> **Aim of the task**
What lines of the material hold the string "minus"? Pull each of them out.

(Task material Opens)

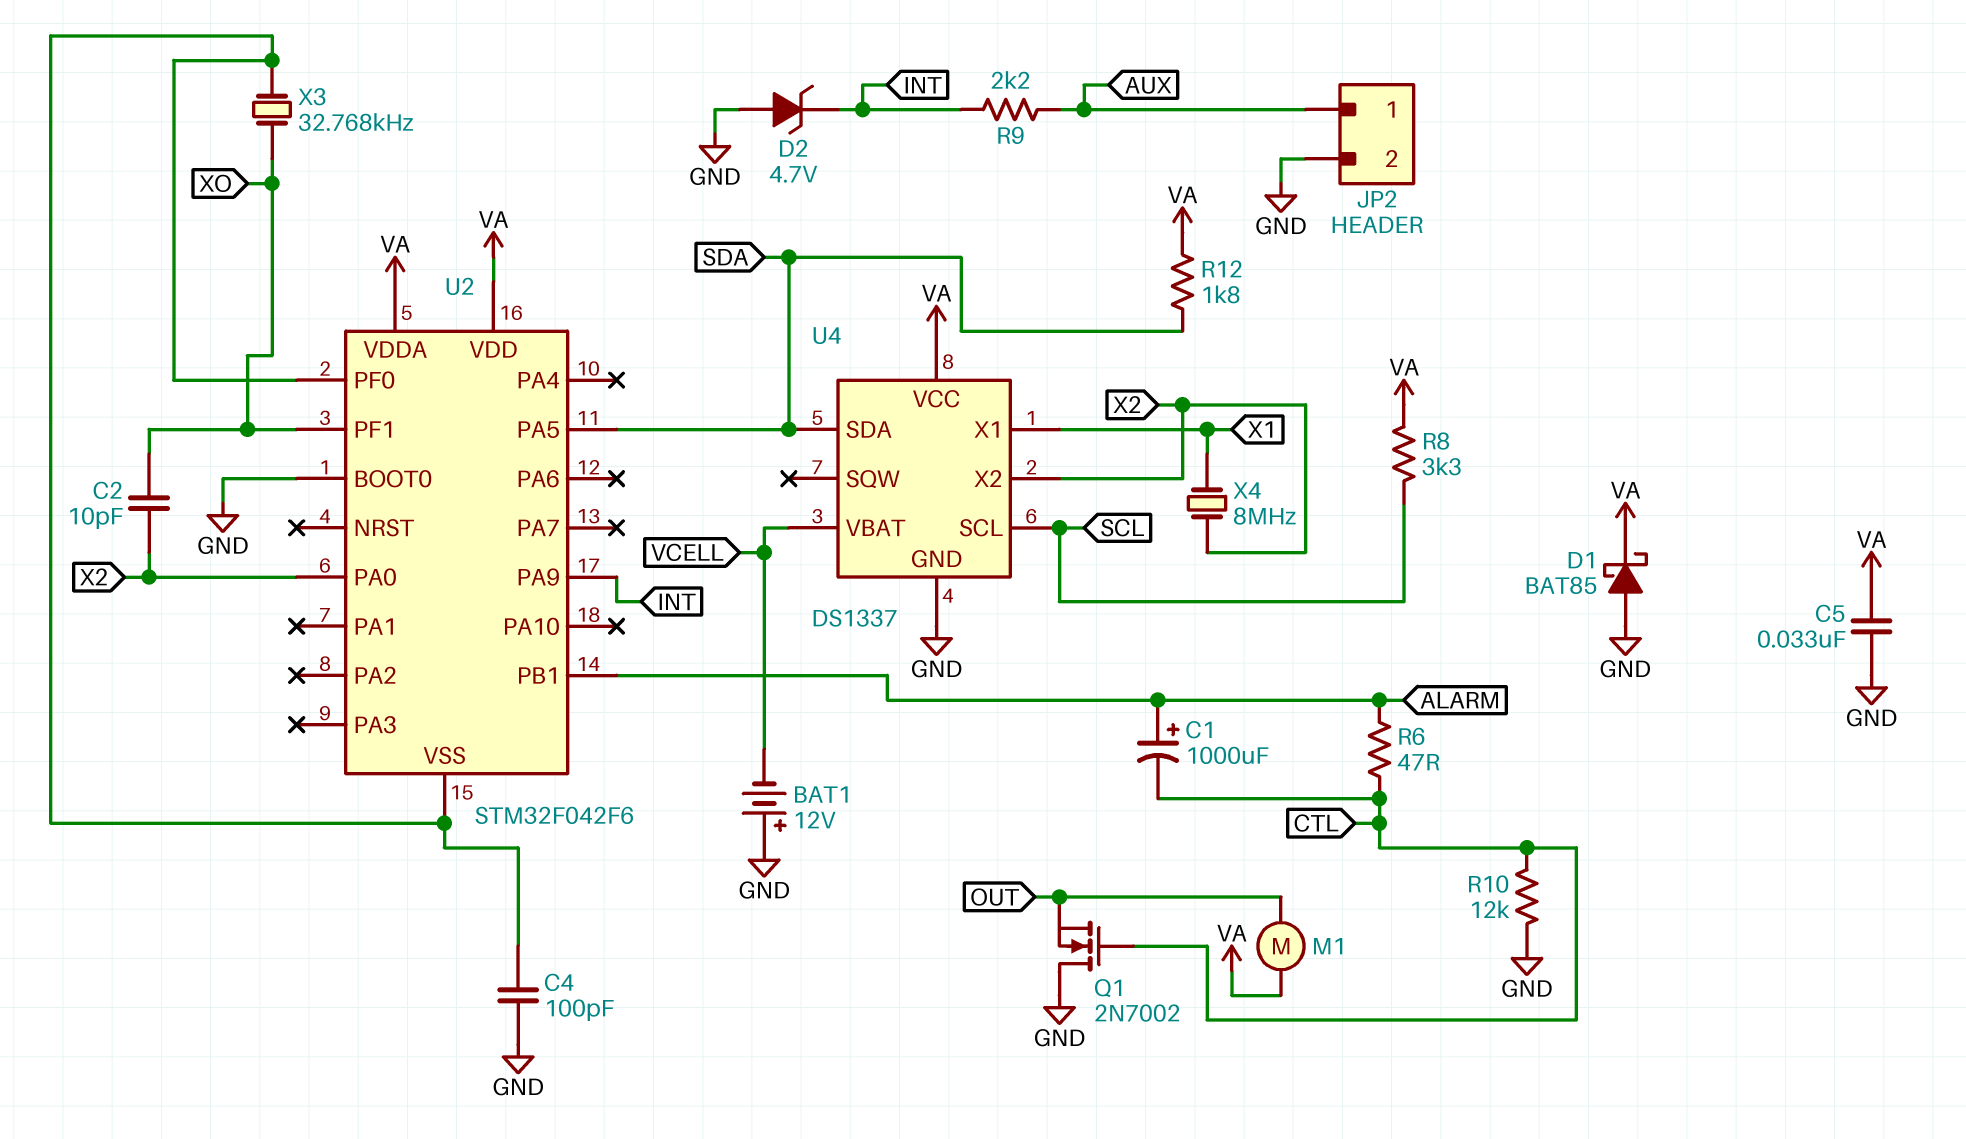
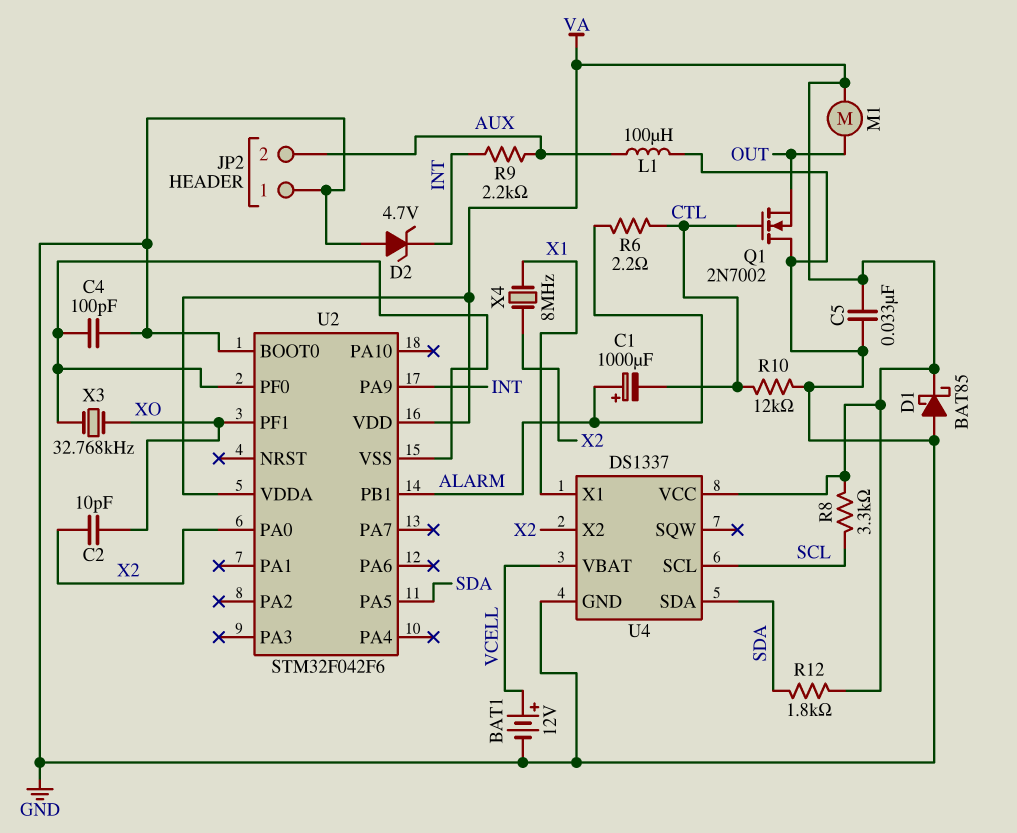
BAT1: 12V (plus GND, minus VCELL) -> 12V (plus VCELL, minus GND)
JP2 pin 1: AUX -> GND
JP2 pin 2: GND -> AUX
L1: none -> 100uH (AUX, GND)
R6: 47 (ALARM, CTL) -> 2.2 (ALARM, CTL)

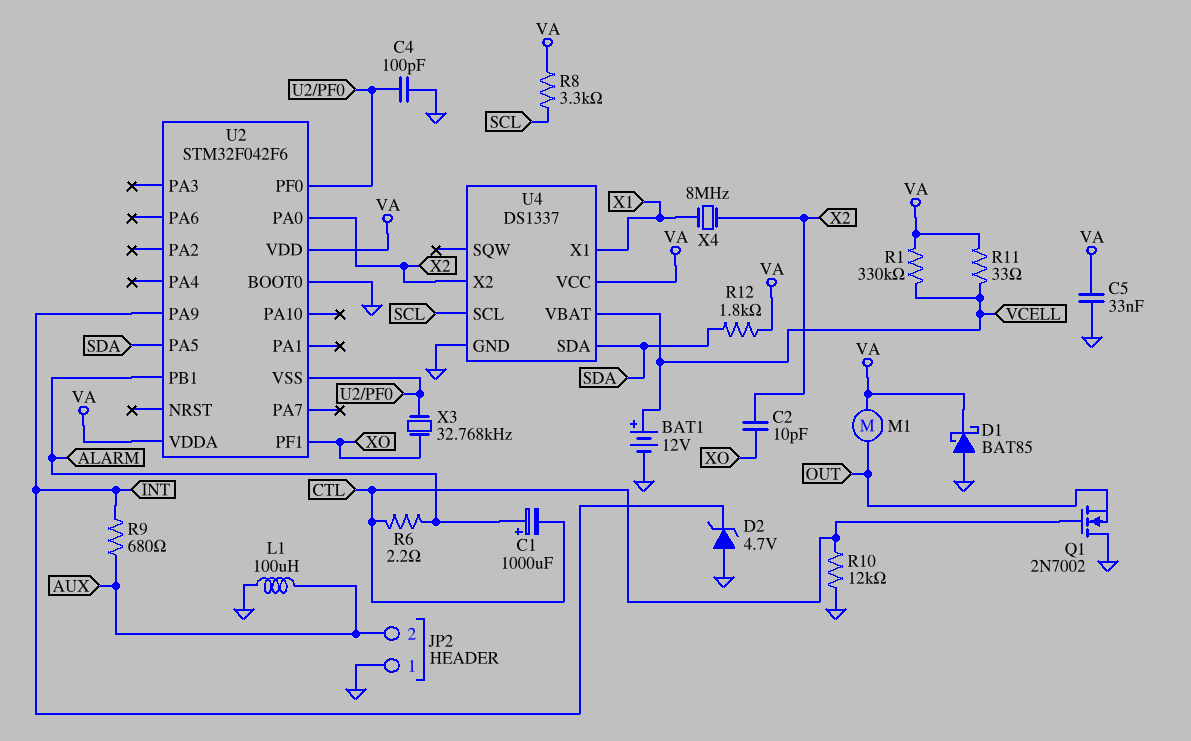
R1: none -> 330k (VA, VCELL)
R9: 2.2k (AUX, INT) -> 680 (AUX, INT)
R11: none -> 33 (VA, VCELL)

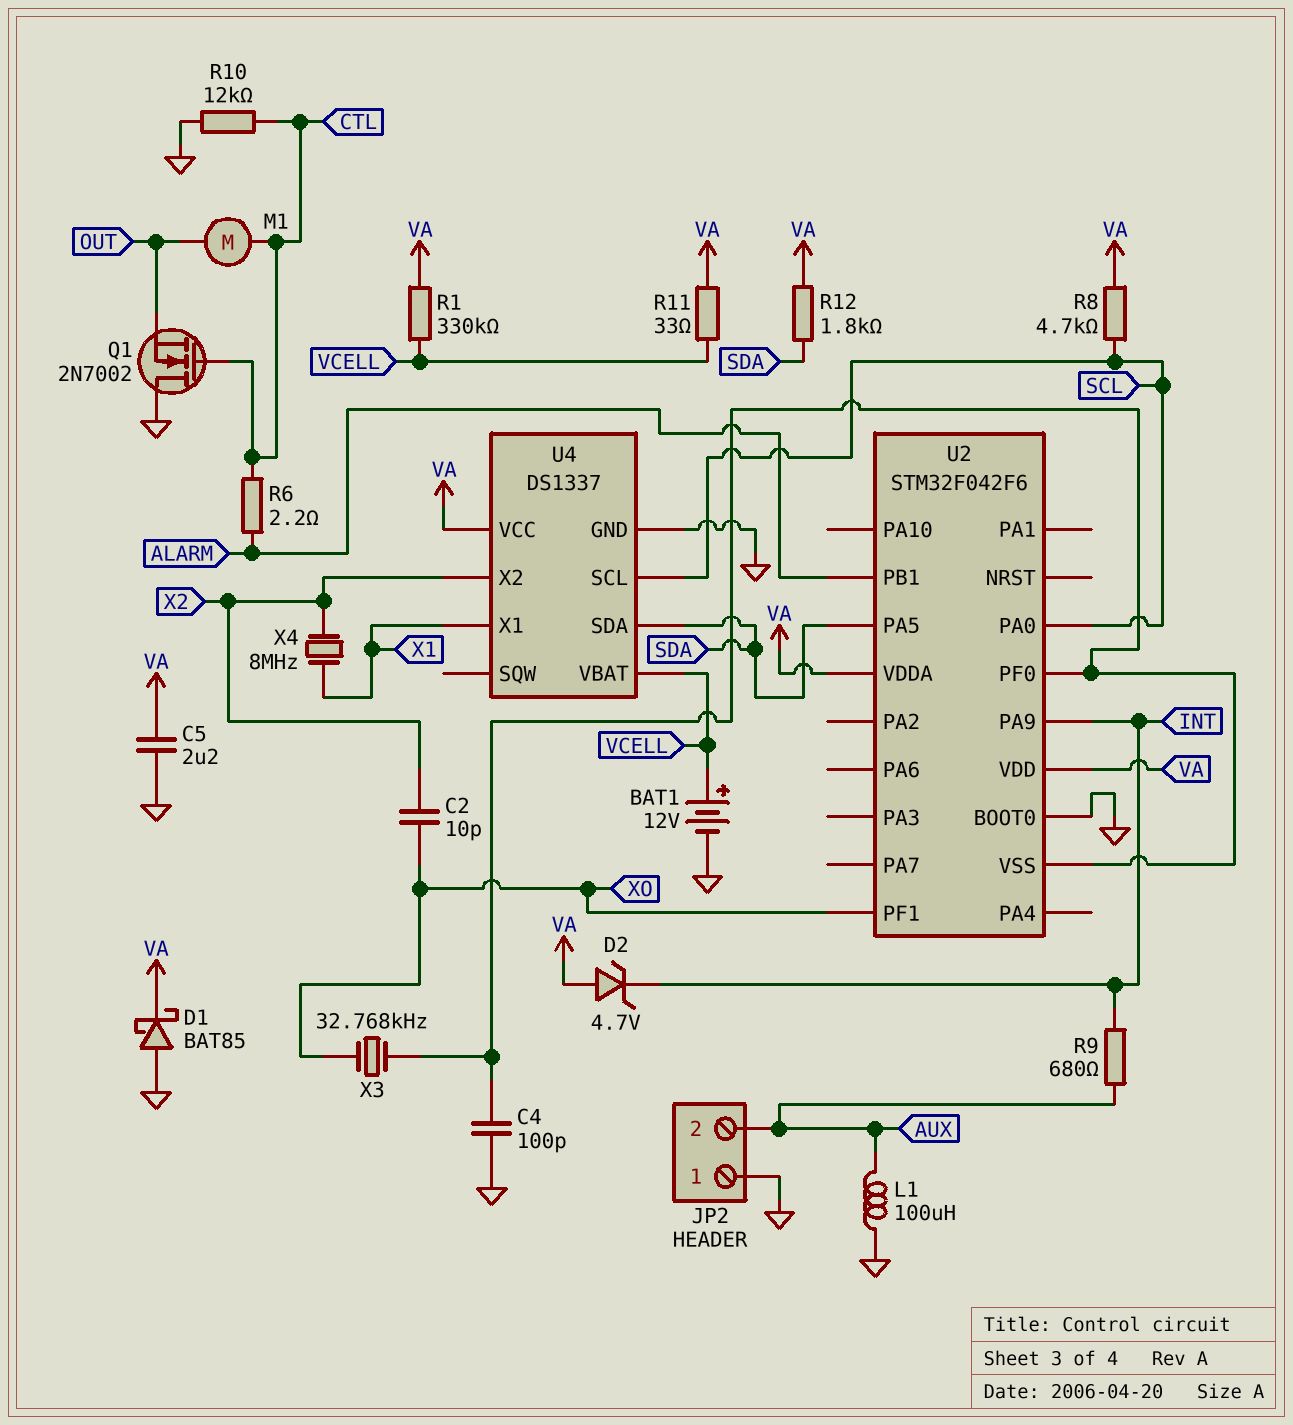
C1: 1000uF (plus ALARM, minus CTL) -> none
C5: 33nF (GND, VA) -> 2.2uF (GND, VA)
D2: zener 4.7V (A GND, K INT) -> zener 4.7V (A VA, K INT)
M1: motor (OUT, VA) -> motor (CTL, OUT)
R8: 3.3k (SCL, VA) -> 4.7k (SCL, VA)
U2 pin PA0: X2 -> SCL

(Task material Closes)

> **Task response**
BAT1: 12V (plus GND, minus VCELL) -> 12V (plus VCELL, minus GND)
C1: 1000uF (plus ALARM, minus CTL) -> none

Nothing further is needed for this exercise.